*Short problem*
Copy out every line of the records below with nothing changed, omitting the picture lines.

*Recorded information*
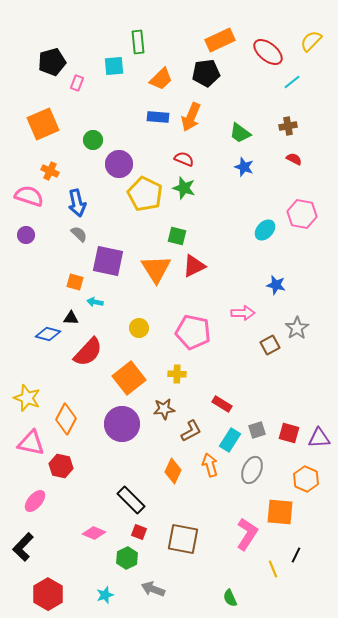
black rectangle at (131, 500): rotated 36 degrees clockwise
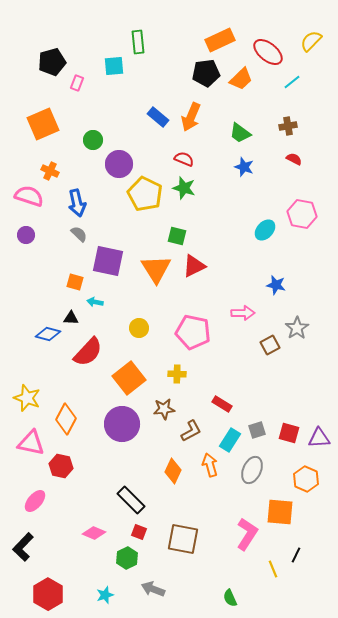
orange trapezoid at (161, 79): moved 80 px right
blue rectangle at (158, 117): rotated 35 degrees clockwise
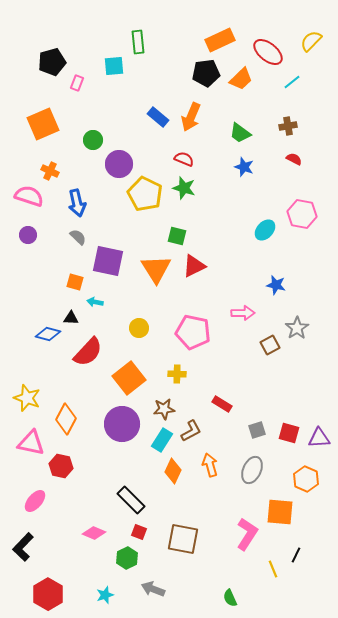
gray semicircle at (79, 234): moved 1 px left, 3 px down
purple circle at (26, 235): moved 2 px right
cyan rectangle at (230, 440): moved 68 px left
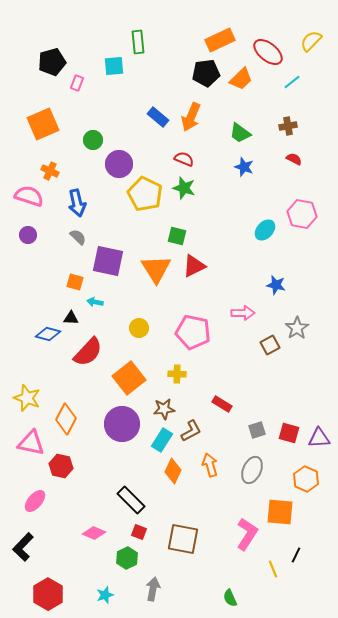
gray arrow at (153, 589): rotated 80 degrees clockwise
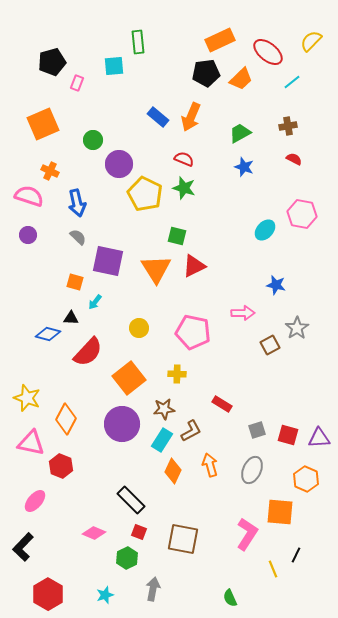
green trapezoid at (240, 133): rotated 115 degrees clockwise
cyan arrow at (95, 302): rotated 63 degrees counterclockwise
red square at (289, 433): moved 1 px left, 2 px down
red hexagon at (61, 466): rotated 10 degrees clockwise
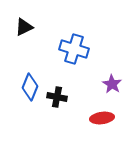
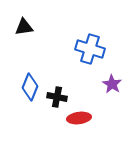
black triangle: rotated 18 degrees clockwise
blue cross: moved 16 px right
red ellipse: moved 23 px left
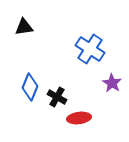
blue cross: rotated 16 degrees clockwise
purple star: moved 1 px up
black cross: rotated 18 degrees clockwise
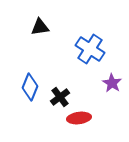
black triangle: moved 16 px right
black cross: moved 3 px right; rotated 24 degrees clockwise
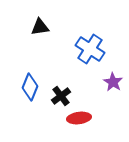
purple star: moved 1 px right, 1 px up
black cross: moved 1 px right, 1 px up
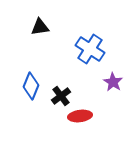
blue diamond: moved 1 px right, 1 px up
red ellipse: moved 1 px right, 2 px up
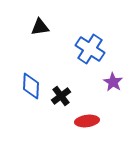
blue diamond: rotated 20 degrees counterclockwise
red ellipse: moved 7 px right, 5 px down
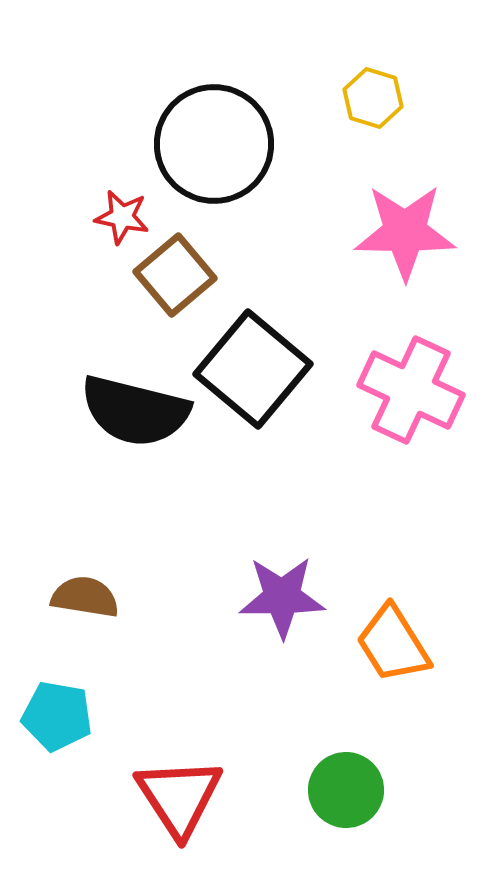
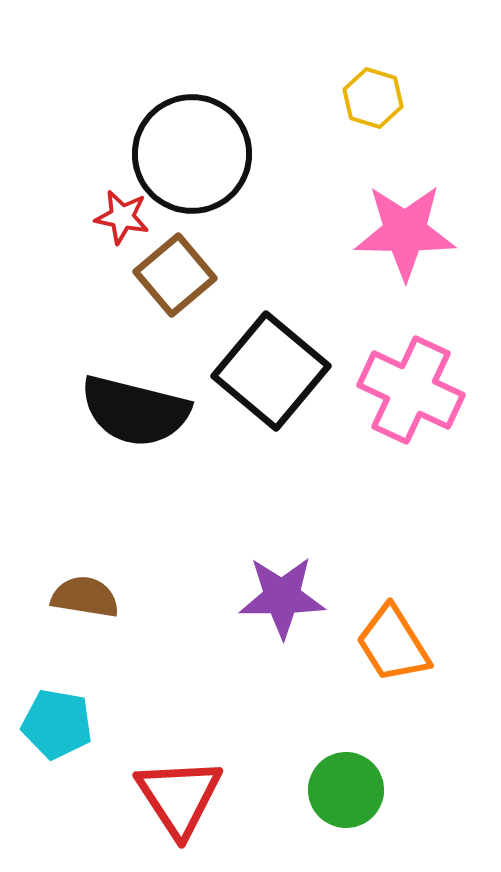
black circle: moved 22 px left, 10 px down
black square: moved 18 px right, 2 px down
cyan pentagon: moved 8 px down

*Response below*
black rectangle at (131, 500): rotated 36 degrees clockwise
orange trapezoid at (161, 79): moved 80 px right
blue rectangle at (158, 117): rotated 35 degrees clockwise
gray semicircle at (79, 234): moved 1 px left, 3 px down
purple circle at (26, 235): moved 2 px right
cyan rectangle at (230, 440): moved 68 px left
gray arrow at (153, 589): rotated 80 degrees clockwise
green trapezoid at (240, 133): rotated 115 degrees clockwise
cyan arrow at (95, 302): rotated 63 degrees counterclockwise
red square at (289, 433): moved 1 px left, 2 px down
red hexagon at (61, 466): rotated 10 degrees clockwise
black triangle: rotated 18 degrees clockwise
blue cross: moved 16 px right
red ellipse: moved 23 px left
blue cross: rotated 16 degrees clockwise
purple star: moved 1 px up
black cross: rotated 18 degrees clockwise
black triangle: moved 16 px right
black cross: moved 3 px right; rotated 24 degrees clockwise
purple star: moved 1 px right, 1 px up
black cross: moved 1 px right, 1 px up
blue diamond: moved 1 px right, 1 px up
red ellipse: moved 1 px right, 2 px up
blue diamond: rotated 20 degrees counterclockwise
red ellipse: moved 7 px right, 5 px down
black circle: moved 22 px left, 10 px down
black square: moved 18 px right, 2 px down
cyan pentagon: moved 8 px down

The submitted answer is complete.